* DATA PROVIDED:
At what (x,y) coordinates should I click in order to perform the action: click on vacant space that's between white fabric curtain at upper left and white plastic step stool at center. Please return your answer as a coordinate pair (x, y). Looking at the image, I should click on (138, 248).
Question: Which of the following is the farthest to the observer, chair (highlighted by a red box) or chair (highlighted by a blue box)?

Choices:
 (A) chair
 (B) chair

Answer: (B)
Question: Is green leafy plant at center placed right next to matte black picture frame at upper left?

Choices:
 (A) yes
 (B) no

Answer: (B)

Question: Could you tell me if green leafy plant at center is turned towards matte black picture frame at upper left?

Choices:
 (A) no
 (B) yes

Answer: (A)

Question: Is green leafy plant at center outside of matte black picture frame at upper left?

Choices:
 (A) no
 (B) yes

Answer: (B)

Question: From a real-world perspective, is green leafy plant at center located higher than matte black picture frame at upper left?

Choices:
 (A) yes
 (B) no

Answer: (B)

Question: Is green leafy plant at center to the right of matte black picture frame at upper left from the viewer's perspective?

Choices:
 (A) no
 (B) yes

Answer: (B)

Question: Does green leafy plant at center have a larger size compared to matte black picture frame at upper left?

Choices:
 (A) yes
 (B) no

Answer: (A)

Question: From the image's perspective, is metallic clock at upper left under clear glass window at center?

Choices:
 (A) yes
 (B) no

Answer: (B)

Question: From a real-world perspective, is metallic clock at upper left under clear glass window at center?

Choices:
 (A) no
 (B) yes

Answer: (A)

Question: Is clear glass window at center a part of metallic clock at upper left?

* AIM: Reproduce every one of the entries above word for word, leaving nothing out and changing nothing.

* OUTPUT:
At what (x,y) coordinates should I click in order to perform the action: click on vacant space that's between white fabric curtain at upper left and white plastic step stool at center. Please return your answer as a coordinate pair (x, y). Looking at the image, I should click on (138, 248).
Question: Which of the following is the farthest to the observer, chair (highlighted by a red box) or chair (highlighted by a blue box)?

Choices:
 (A) chair
 (B) chair

Answer: (B)
Question: Is green leafy plant at center placed right next to matte black picture frame at upper left?

Choices:
 (A) yes
 (B) no

Answer: (B)

Question: Could you tell me if green leafy plant at center is turned towards matte black picture frame at upper left?

Choices:
 (A) no
 (B) yes

Answer: (A)

Question: Is green leafy plant at center outside of matte black picture frame at upper left?

Choices:
 (A) no
 (B) yes

Answer: (B)

Question: From a real-world perspective, is green leafy plant at center located higher than matte black picture frame at upper left?

Choices:
 (A) yes
 (B) no

Answer: (B)

Question: Is green leafy plant at center to the right of matte black picture frame at upper left from the viewer's perspective?

Choices:
 (A) no
 (B) yes

Answer: (B)

Question: Does green leafy plant at center have a larger size compared to matte black picture frame at upper left?

Choices:
 (A) yes
 (B) no

Answer: (A)

Question: From the image's perspective, is metallic clock at upper left under clear glass window at center?

Choices:
 (A) yes
 (B) no

Answer: (B)

Question: From a real-world perspective, is metallic clock at upper left under clear glass window at center?

Choices:
 (A) no
 (B) yes

Answer: (A)

Question: Is clear glass window at center a part of metallic clock at upper left?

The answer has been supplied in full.